- Records supplied
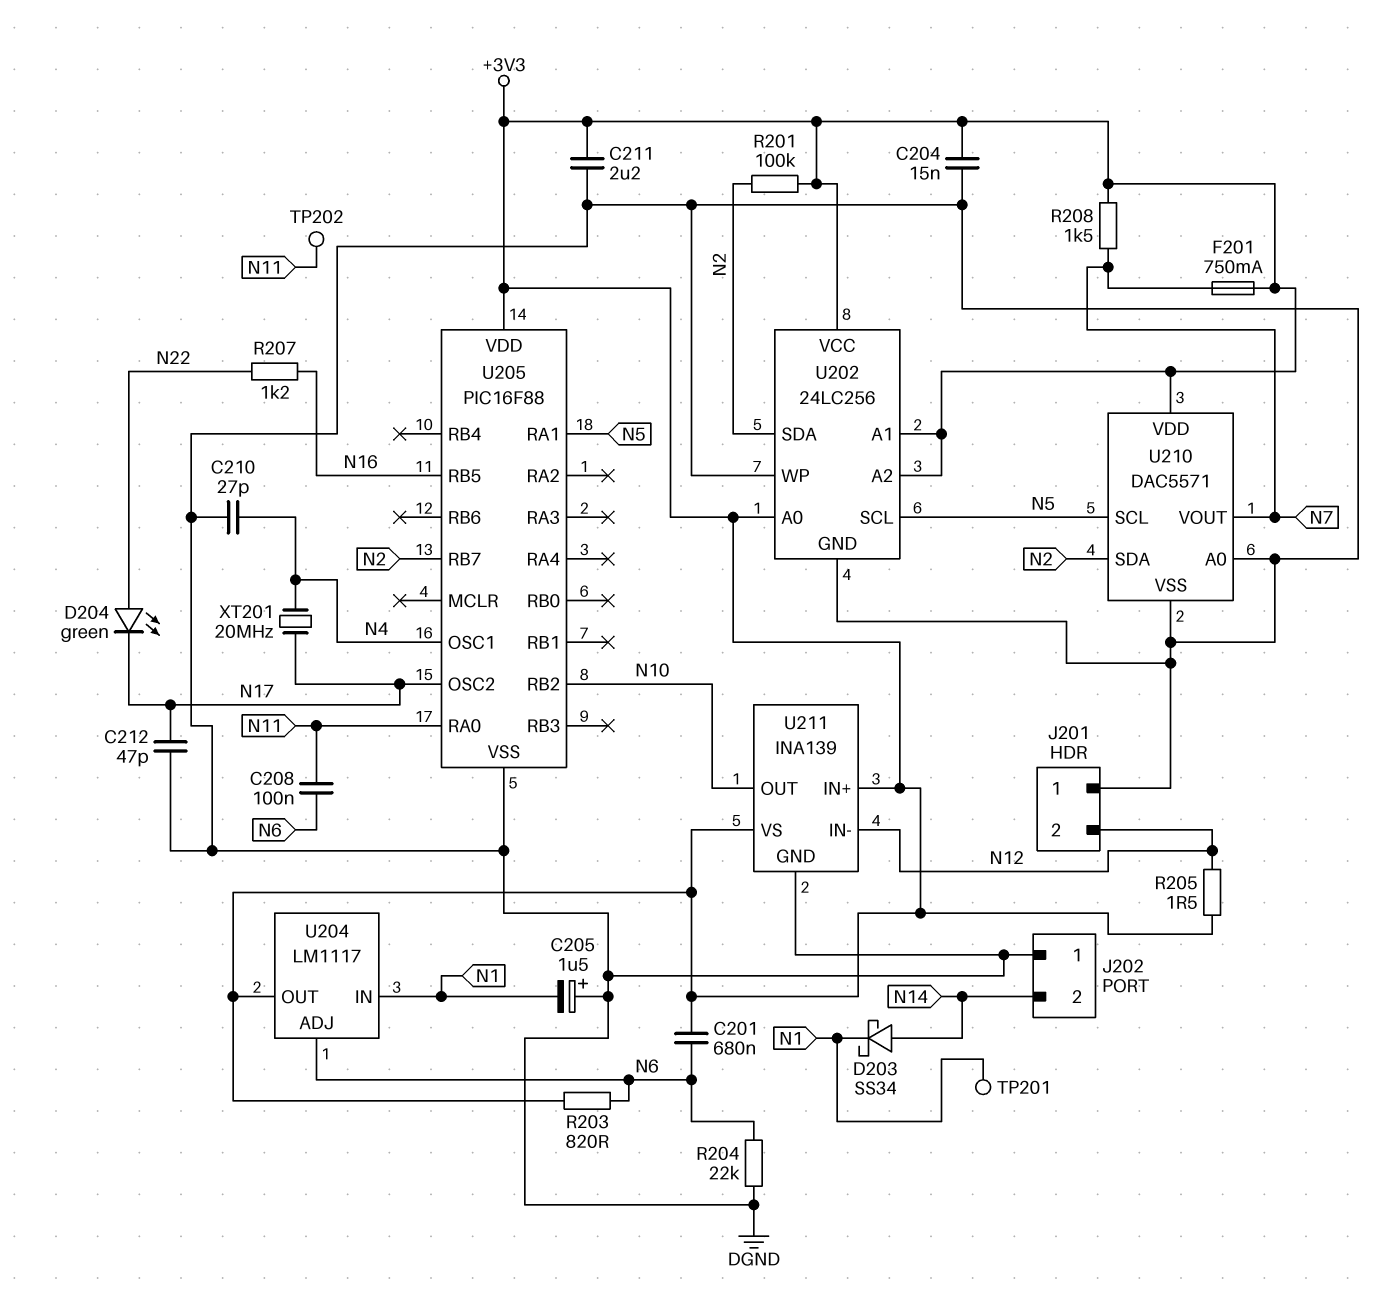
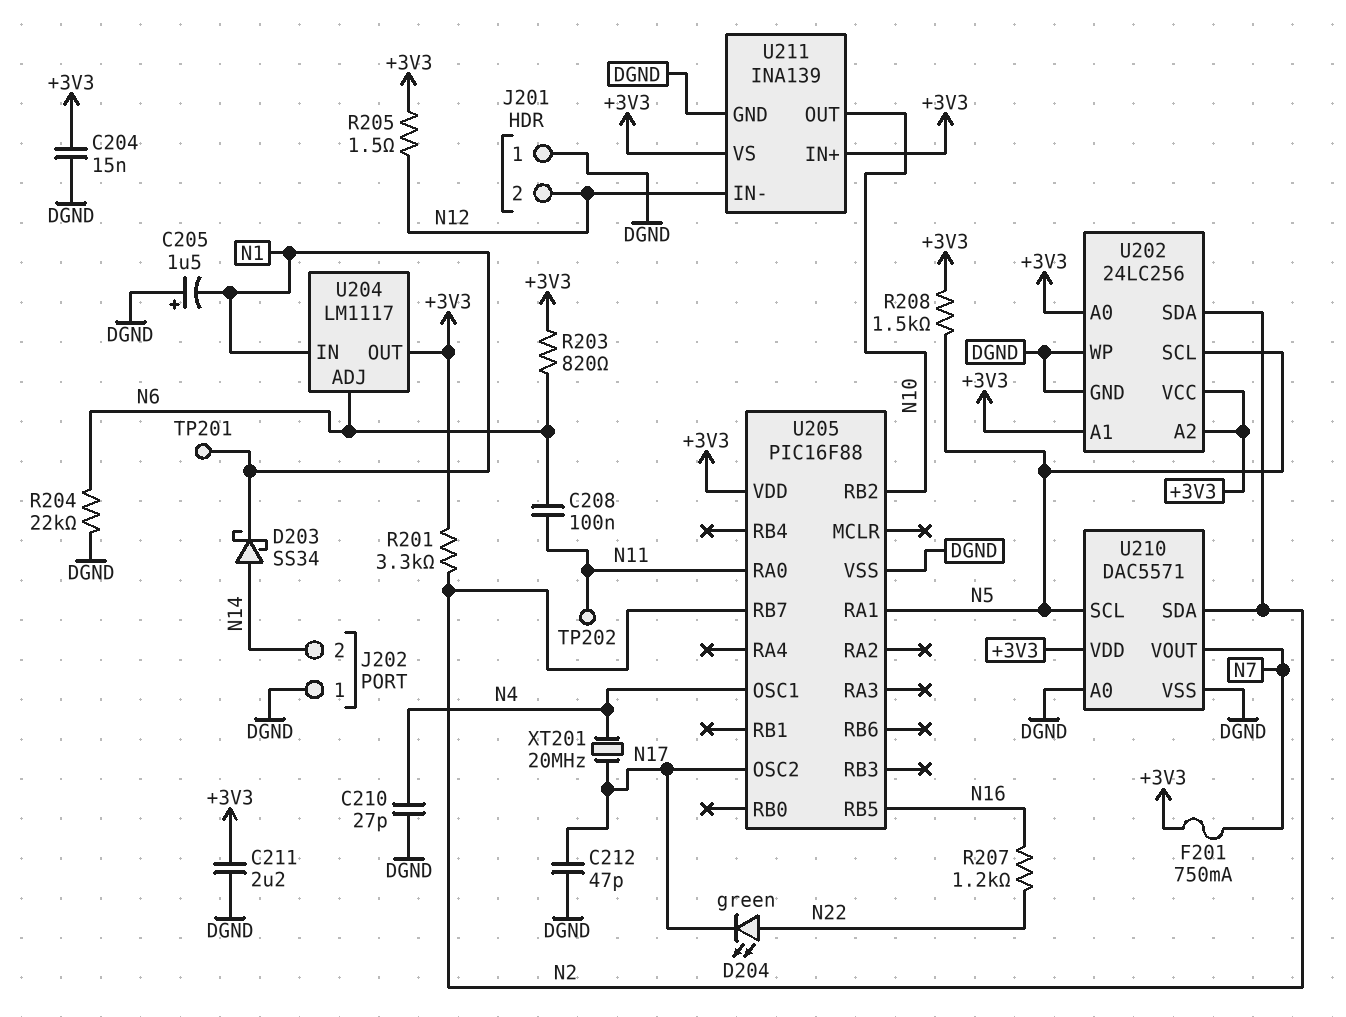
C201: 680nF (+3V3, N6) -> none
R201: 100k (+3V3, N2) -> 3.3k (+3V3, N2)
R208: 1.5k (+3V3, N7) -> 1.5k (+3V3, N5)

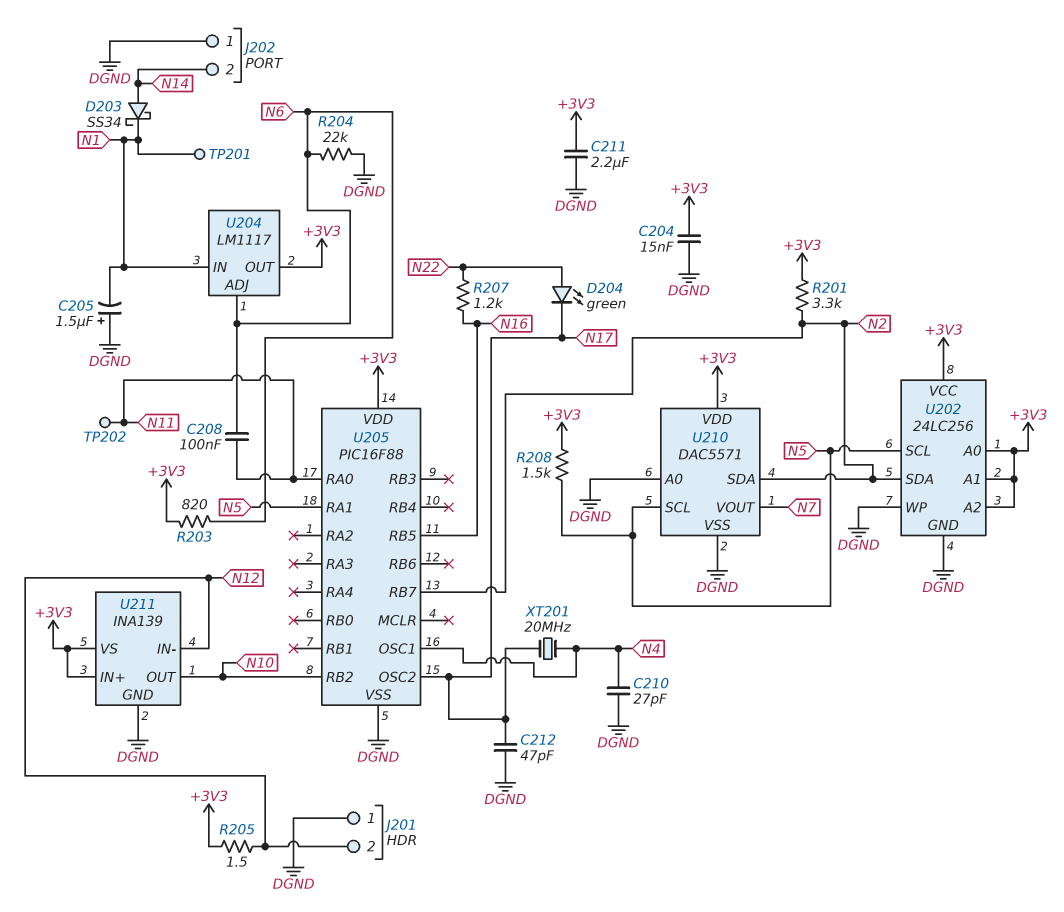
F201: 750mA (+3V3, N7) -> none

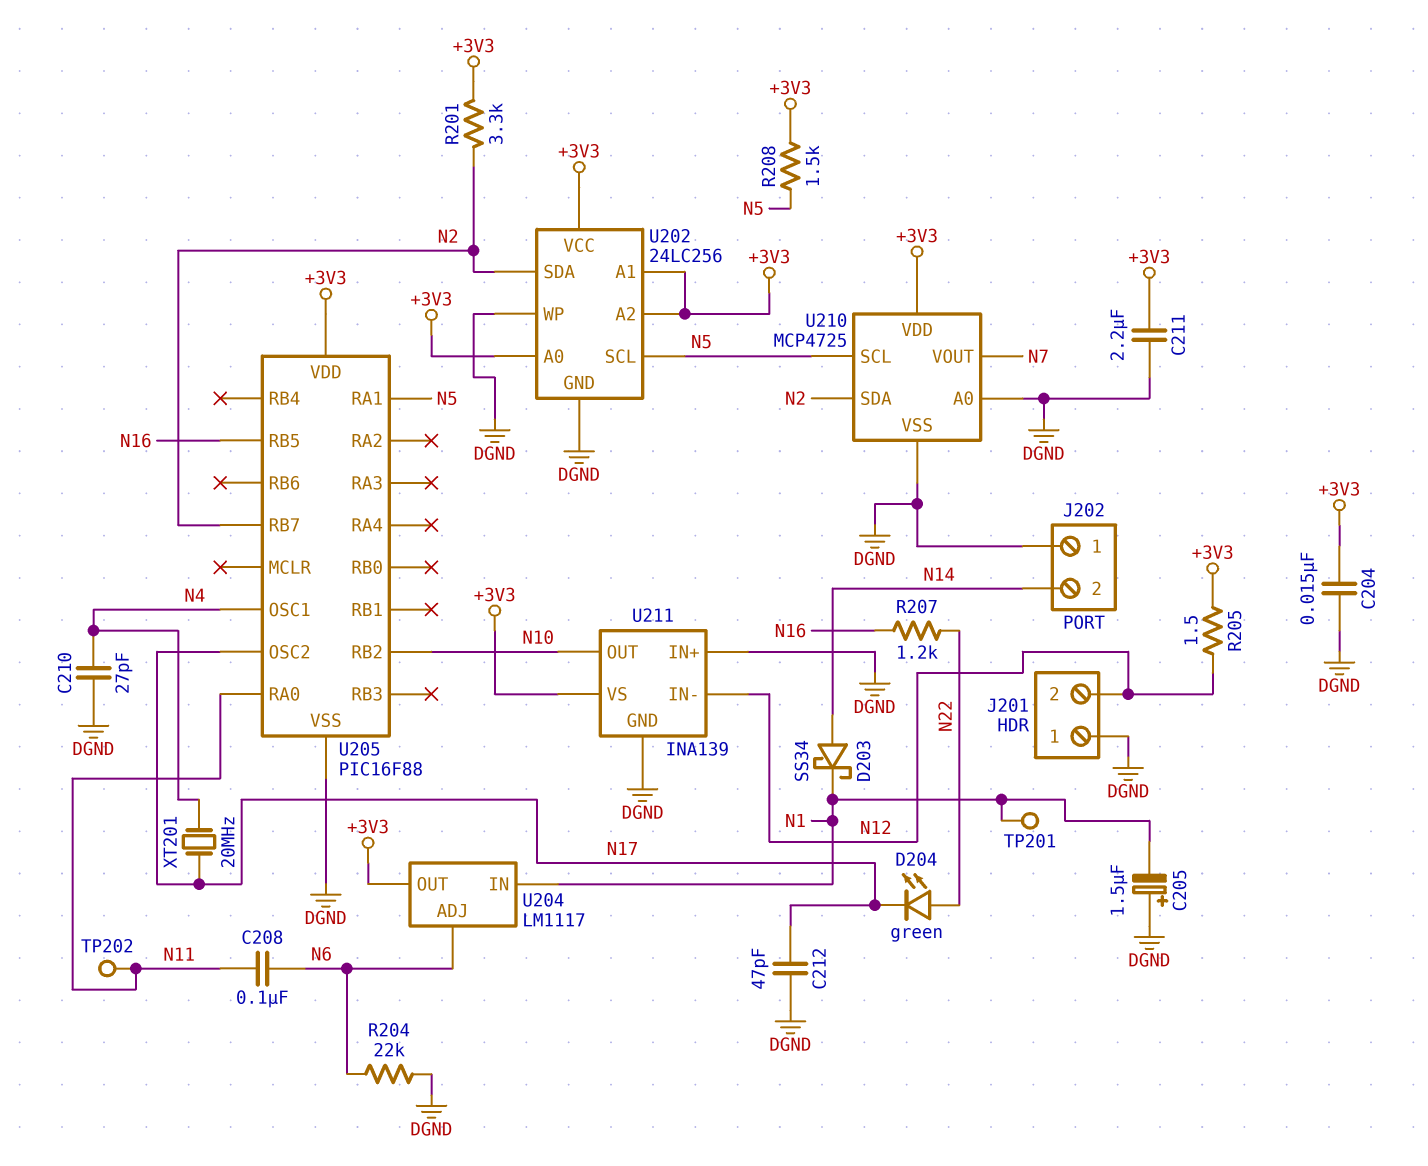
R203: 820 (+3V3, N6) -> none
U210: DAC5571 -> MCP4725
U211 pin IN+: +3V3 -> DGND

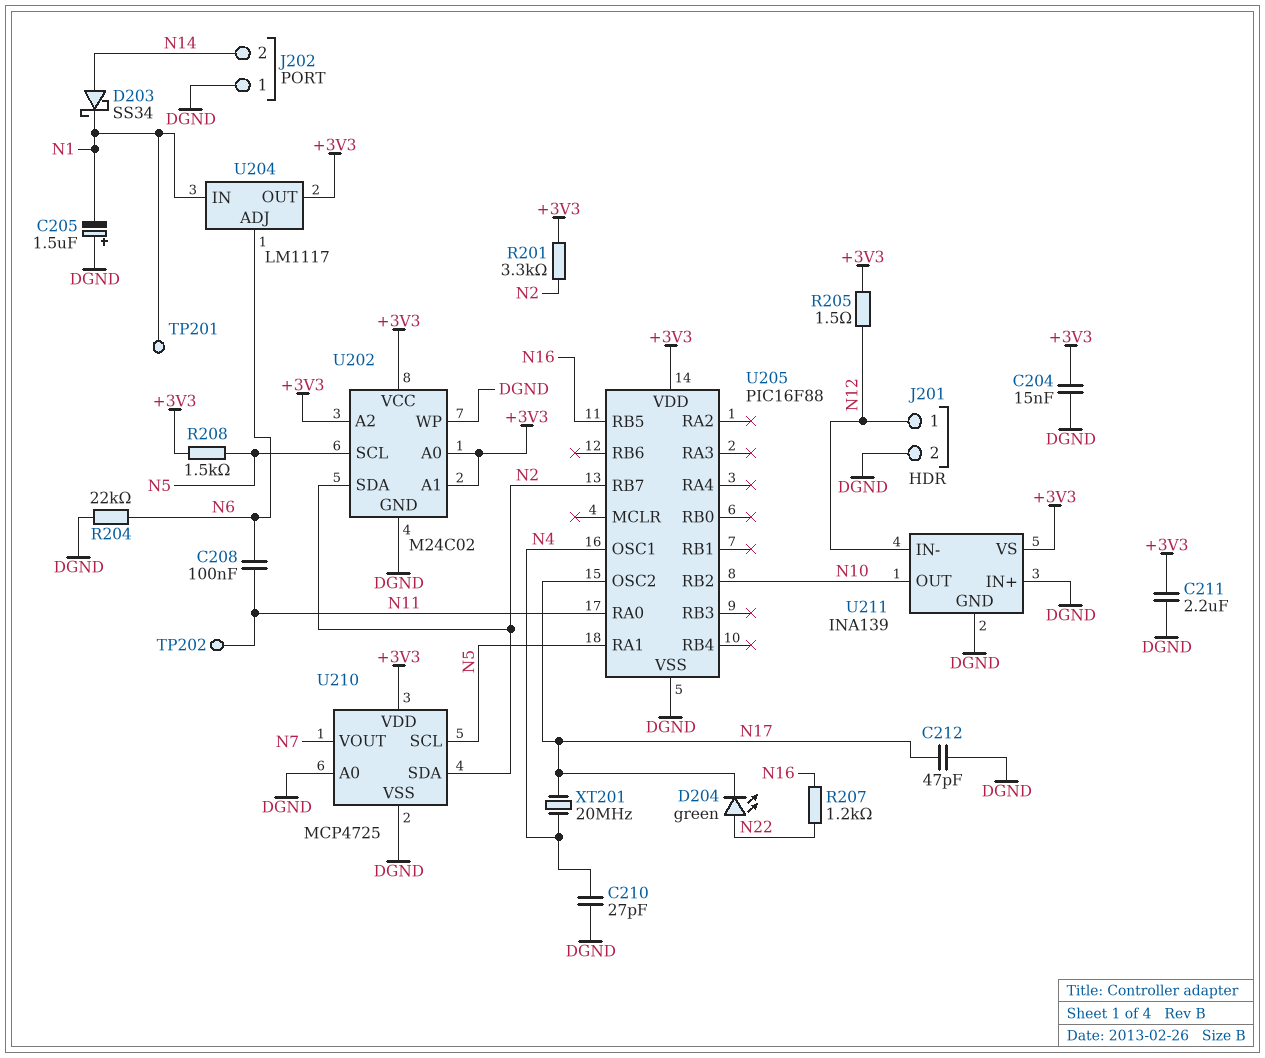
J201 pin 1: DGND -> N12
J201 pin 2: N12 -> DGND
U202: 24LC256 -> M24C02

- Task item
A picture-free version of all the records, repeated exactly, is what to return.

- Reply
C201: 680nF (+3V3, N6) -> none
R201: 100k (+3V3, N2) -> 3.3k (+3V3, N2)
R208: 1.5k (+3V3, N7) -> 1.5k (+3V3, N5)

F201: 750mA (+3V3, N7) -> none

R203: 820 (+3V3, N6) -> none
U210: DAC5571 -> MCP4725
U211 pin IN+: +3V3 -> DGND

J201 pin 1: DGND -> N12
J201 pin 2: N12 -> DGND
U202: 24LC256 -> M24C02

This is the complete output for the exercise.